(Beginning of Materials provided)

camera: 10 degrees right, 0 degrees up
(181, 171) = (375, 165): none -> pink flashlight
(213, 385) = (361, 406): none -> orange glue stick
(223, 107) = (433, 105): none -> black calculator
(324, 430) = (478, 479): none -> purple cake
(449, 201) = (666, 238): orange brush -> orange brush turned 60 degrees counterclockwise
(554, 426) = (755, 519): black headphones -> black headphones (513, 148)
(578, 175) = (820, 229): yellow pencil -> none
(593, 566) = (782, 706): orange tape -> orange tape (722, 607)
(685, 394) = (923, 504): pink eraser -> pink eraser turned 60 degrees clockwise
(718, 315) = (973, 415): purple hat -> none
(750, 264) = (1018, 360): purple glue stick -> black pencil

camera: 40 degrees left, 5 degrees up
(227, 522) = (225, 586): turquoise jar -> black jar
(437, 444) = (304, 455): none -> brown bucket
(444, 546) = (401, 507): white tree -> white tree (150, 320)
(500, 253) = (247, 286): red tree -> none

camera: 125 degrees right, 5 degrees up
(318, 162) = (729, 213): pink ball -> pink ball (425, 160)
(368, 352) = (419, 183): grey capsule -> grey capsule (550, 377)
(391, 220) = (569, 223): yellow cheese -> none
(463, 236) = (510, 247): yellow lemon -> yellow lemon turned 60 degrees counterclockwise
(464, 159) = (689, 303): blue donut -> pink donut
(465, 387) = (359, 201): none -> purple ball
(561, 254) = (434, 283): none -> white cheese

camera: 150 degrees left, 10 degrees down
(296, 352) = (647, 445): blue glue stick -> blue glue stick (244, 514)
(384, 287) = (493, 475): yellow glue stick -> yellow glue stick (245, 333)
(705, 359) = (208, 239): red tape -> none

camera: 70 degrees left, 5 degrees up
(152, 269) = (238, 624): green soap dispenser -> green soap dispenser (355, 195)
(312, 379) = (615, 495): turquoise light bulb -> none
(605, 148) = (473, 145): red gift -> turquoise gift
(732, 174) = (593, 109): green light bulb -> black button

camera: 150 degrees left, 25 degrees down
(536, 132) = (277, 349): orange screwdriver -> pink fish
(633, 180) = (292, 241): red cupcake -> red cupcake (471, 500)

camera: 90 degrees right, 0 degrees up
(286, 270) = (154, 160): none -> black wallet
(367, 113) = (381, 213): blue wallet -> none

(End of Materials provided)

**Task to carry out:** All lines in the listing above from the line containing "(718, 315) = (973, 415): purple hat -> none" to the line containing "camera: 125 degrees right, 5 degrees up", inclusive, should be retyped exactly; no other lines should appear.

**Exercise result:**
(718, 315) = (973, 415): purple hat -> none
(750, 264) = (1018, 360): purple glue stick -> black pencil

camera: 40 degrees left, 5 degrees up
(227, 522) = (225, 586): turquoise jar -> black jar
(437, 444) = (304, 455): none -> brown bucket
(444, 546) = (401, 507): white tree -> white tree (150, 320)
(500, 253) = (247, 286): red tree -> none

camera: 125 degrees right, 5 degrees up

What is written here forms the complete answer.